(Scene difference descriptions)
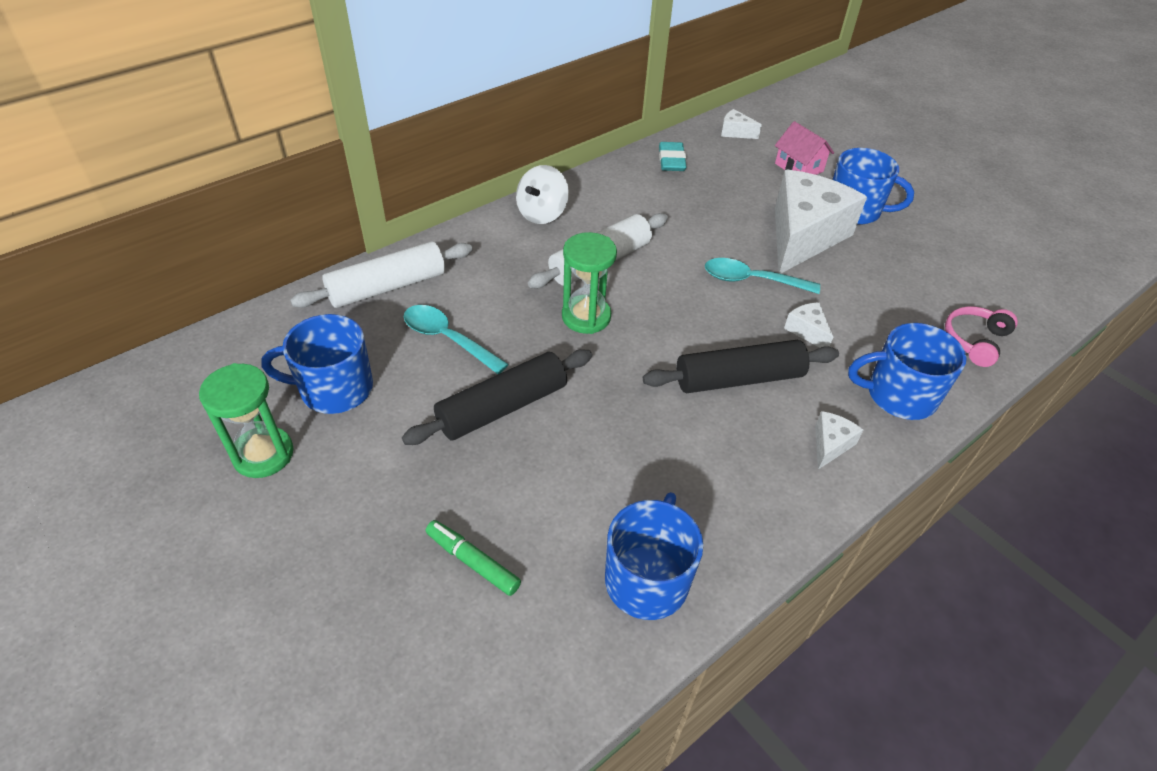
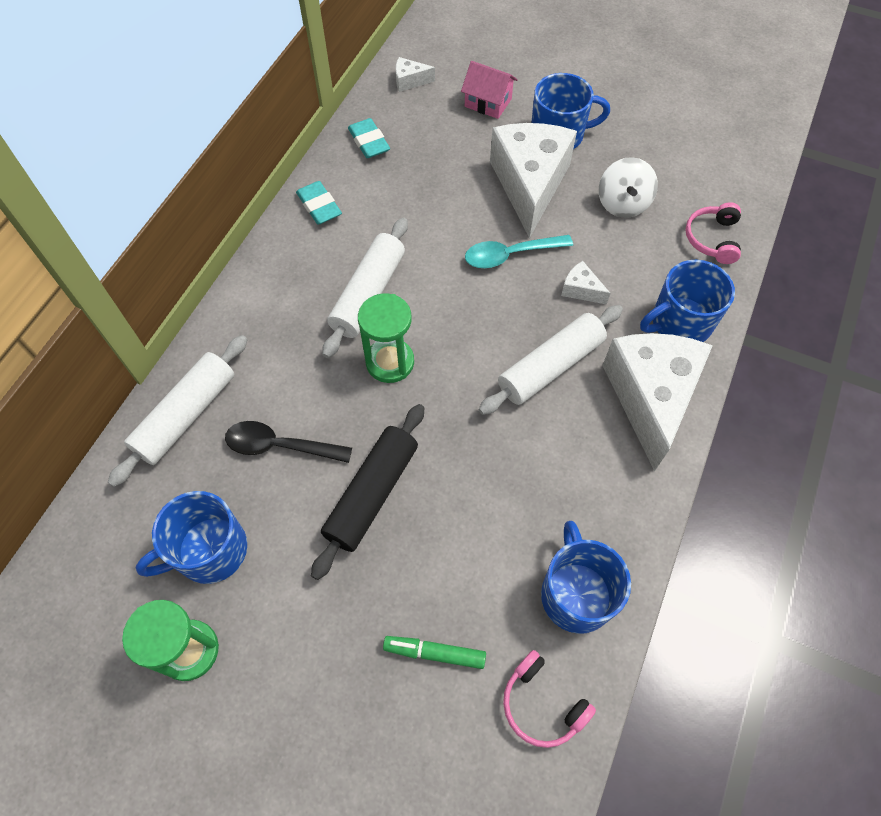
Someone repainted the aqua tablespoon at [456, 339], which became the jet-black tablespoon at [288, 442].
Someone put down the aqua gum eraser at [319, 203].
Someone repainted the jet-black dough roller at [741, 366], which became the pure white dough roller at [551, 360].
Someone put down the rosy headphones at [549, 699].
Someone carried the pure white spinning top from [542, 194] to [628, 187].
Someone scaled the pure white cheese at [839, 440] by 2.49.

ASSIGNMENT »
Set out exactly the lines from the one bearing "Someone carried the" through the end of the data, including both ends and omitting all others.

RESPONSE TO THE TASK »
Someone carried the pure white spinning top from [542, 194] to [628, 187].
Someone scaled the pure white cheese at [839, 440] by 2.49.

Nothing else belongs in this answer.